> **What is being asked**:
Count the lines below that contain the word "black" and give only the number.

> **Provided material**:
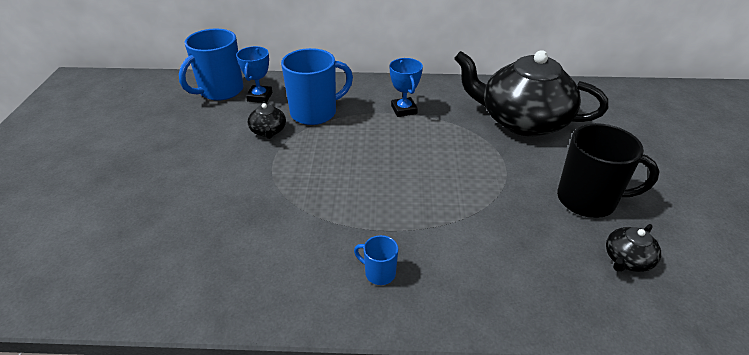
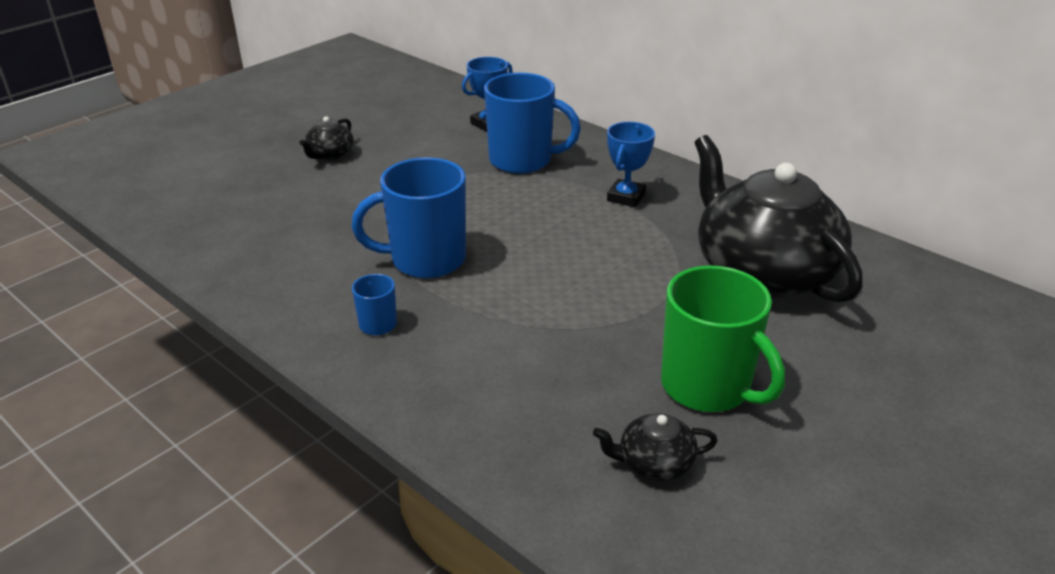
camera: 40 degrees right, 5 degrees down
blue mug [179,28,244,101] -> blue mug moved to [352,157,466,279]
black teapot [248,101,286,139] -> black teapot moved to [299,116,354,160]
black mug [557,123,660,218] -> green mug [661,265,785,412]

> **Exercise answer**:
2